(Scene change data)

=== Section Start ===

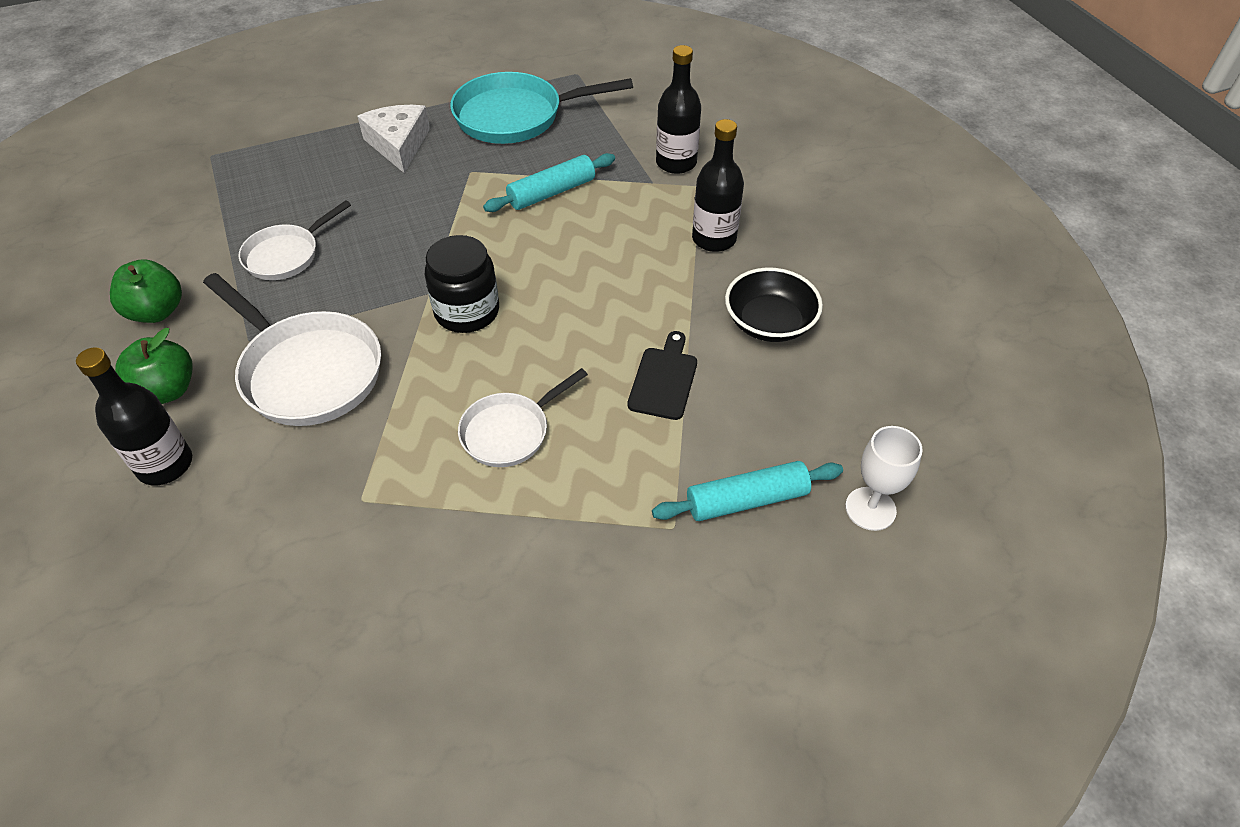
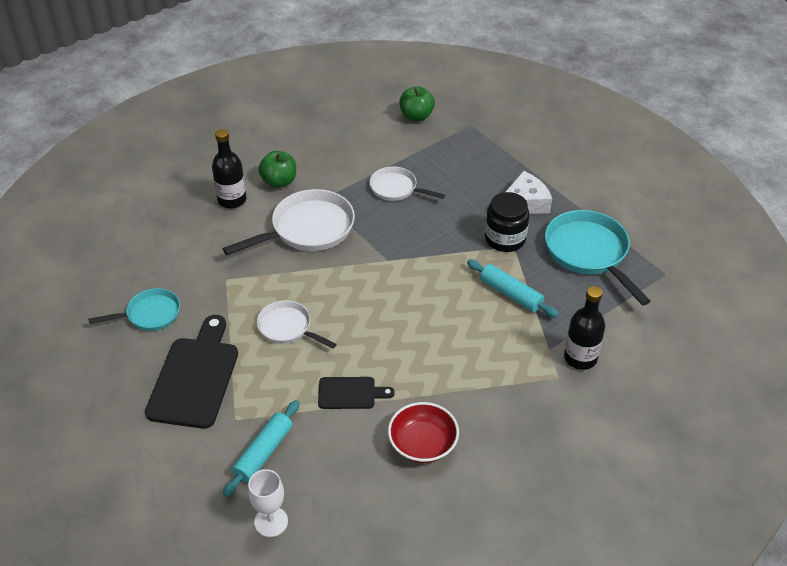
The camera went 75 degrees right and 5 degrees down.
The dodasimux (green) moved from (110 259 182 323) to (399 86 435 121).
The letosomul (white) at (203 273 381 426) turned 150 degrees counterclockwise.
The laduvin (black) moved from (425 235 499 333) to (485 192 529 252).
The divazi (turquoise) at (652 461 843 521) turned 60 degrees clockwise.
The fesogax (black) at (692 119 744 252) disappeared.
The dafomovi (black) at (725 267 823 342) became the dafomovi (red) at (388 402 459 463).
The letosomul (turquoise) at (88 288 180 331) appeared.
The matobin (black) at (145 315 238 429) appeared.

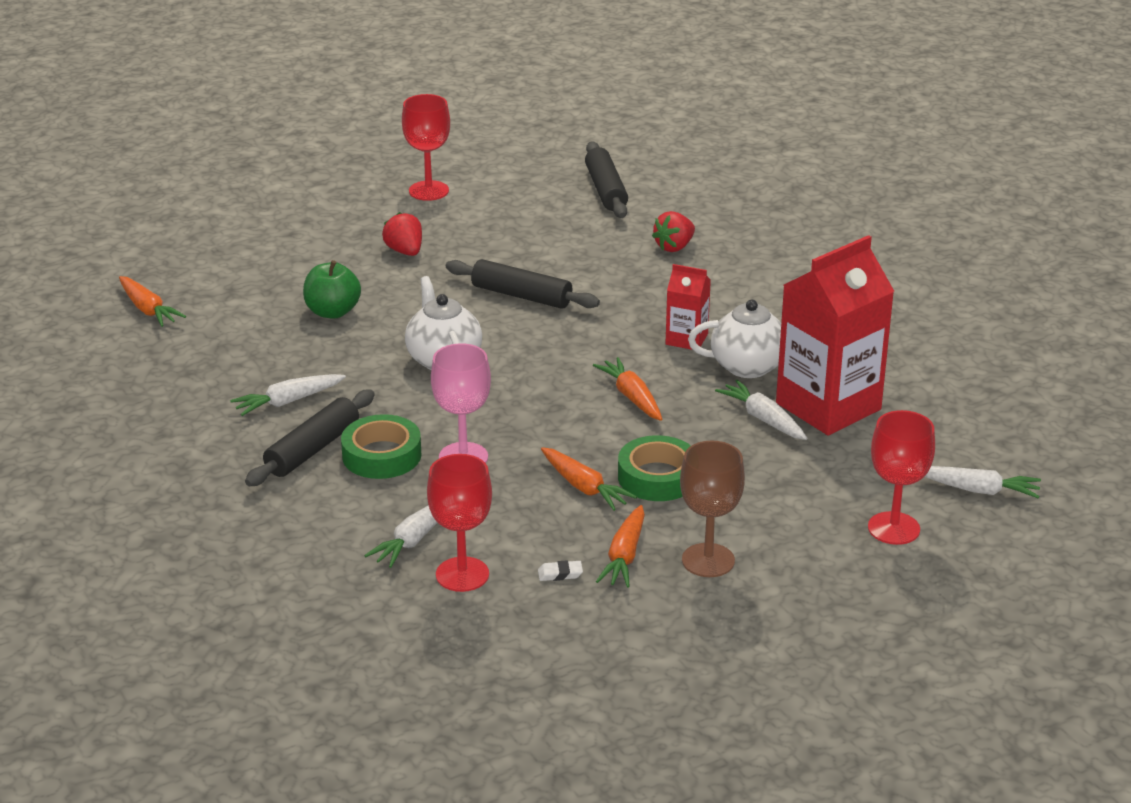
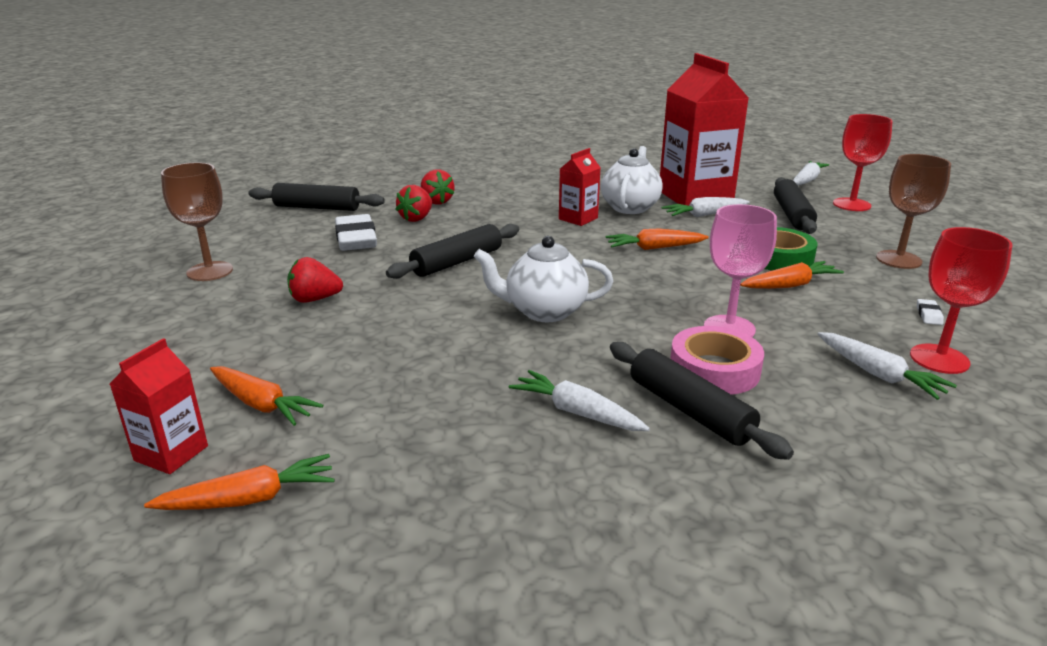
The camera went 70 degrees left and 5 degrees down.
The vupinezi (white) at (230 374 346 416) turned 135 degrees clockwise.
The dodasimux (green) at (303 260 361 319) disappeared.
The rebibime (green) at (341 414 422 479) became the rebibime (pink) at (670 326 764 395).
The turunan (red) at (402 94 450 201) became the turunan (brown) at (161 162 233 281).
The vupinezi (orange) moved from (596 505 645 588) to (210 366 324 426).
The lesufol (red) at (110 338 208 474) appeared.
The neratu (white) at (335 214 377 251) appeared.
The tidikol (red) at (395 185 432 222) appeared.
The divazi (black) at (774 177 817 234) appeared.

=== Section End ===

*To do*: Every line of the entries above that includes "turquoise" should be copied.

*Reply*:
The divazi (turquoise) at (652 461 843 521) turned 60 degrees clockwise.
The letosomul (turquoise) at (88 288 180 331) appeared.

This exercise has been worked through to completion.